Data records below:

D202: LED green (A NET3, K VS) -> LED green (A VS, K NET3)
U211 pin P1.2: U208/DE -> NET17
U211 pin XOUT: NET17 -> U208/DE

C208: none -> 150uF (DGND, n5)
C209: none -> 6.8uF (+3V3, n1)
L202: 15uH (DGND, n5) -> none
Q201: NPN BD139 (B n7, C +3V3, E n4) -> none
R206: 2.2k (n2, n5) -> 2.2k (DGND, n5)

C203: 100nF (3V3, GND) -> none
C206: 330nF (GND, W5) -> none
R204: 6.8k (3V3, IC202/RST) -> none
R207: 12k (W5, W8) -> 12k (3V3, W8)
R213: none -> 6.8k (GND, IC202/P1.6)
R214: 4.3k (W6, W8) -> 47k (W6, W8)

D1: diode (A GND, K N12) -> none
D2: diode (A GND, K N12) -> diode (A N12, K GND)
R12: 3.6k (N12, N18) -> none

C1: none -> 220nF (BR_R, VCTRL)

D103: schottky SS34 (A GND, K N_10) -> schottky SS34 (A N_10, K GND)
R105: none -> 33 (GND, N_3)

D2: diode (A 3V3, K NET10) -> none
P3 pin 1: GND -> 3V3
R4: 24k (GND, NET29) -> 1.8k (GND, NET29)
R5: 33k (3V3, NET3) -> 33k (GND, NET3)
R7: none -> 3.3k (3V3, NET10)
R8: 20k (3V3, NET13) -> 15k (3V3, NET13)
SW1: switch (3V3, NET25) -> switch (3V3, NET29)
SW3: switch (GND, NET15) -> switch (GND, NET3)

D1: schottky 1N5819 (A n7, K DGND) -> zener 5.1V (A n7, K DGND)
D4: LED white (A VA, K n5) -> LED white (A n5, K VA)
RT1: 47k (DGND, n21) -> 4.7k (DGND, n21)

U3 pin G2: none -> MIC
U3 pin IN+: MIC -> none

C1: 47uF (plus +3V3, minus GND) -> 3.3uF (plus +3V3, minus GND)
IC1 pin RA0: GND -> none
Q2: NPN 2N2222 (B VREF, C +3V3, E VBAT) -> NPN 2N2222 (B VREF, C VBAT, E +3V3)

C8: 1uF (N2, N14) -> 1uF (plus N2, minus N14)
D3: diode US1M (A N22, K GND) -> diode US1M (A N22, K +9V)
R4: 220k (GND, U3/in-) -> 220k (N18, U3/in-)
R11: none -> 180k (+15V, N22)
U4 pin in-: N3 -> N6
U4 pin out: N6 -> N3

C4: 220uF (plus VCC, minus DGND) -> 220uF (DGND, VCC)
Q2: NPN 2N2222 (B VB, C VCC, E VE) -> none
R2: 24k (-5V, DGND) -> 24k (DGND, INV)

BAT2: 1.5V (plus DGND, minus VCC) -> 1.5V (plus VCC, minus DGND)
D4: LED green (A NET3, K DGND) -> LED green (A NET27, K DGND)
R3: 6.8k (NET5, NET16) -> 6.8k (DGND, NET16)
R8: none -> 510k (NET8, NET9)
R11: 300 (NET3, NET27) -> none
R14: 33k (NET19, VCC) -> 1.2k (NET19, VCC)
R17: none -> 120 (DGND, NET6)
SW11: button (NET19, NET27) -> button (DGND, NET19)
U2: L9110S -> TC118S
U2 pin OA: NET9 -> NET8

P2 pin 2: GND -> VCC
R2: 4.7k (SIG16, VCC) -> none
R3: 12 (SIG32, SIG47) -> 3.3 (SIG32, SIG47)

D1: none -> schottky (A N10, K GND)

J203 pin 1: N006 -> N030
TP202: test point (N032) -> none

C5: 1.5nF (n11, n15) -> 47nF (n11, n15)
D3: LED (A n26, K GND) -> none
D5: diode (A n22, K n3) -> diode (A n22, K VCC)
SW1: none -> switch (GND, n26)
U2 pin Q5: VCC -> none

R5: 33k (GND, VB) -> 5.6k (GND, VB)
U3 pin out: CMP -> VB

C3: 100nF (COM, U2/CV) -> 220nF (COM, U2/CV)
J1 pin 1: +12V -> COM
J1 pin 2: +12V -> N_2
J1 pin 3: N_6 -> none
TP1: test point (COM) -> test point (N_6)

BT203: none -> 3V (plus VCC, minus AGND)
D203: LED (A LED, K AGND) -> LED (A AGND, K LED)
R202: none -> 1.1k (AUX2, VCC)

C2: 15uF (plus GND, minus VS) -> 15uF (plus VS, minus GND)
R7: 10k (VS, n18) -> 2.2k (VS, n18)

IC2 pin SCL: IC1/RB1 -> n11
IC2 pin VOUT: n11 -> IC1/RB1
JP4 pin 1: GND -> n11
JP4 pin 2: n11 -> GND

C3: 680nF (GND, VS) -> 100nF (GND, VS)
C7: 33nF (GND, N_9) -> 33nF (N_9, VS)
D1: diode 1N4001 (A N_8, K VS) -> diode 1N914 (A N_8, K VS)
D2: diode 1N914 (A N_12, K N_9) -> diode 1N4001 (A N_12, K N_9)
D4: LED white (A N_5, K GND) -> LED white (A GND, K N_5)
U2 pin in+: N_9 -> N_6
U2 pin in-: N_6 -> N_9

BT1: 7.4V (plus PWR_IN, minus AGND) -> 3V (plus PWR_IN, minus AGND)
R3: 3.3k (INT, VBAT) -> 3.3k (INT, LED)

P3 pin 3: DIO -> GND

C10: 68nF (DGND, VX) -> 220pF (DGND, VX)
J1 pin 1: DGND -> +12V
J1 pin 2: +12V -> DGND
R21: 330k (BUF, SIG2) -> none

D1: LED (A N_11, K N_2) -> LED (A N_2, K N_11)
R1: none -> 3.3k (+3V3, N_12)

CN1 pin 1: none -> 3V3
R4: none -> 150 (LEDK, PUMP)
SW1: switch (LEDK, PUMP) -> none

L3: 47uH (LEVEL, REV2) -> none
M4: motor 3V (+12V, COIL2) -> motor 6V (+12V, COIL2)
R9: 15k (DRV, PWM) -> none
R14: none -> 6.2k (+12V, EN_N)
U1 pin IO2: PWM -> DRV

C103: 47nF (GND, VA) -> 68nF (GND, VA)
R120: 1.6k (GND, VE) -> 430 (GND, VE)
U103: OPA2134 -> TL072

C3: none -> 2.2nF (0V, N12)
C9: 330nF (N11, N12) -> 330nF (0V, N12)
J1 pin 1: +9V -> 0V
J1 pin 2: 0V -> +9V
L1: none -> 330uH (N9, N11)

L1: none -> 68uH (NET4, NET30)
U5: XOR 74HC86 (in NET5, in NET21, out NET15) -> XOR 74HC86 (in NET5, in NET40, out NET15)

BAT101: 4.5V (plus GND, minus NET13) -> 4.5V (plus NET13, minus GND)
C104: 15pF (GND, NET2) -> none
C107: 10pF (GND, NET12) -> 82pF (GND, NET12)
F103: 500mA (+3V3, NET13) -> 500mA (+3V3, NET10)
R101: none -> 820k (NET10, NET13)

End of Data records.

Transcribe, exactly and without additions, the lines of the records above, beginning with the line that contains "D1: schottky 1N5819" and ending with the line that contains "R2: 24k (-5V, DGND) -> 24k (DGND, INV)", both included.

**Exercise response**:
D1: schottky 1N5819 (A n7, K DGND) -> zener 5.1V (A n7, K DGND)
D4: LED white (A VA, K n5) -> LED white (A n5, K VA)
RT1: 47k (DGND, n21) -> 4.7k (DGND, n21)

U3 pin G2: none -> MIC
U3 pin IN+: MIC -> none

C1: 47uF (plus +3V3, minus GND) -> 3.3uF (plus +3V3, minus GND)
IC1 pin RA0: GND -> none
Q2: NPN 2N2222 (B VREF, C +3V3, E VBAT) -> NPN 2N2222 (B VREF, C VBAT, E +3V3)

C8: 1uF (N2, N14) -> 1uF (plus N2, minus N14)
D3: diode US1M (A N22, K GND) -> diode US1M (A N22, K +9V)
R4: 220k (GND, U3/in-) -> 220k (N18, U3/in-)
R11: none -> 180k (+15V, N22)
U4 pin in-: N3 -> N6
U4 pin out: N6 -> N3

C4: 220uF (plus VCC, minus DGND) -> 220uF (DGND, VCC)
Q2: NPN 2N2222 (B VB, C VCC, E VE) -> none
R2: 24k (-5V, DGND) -> 24k (DGND, INV)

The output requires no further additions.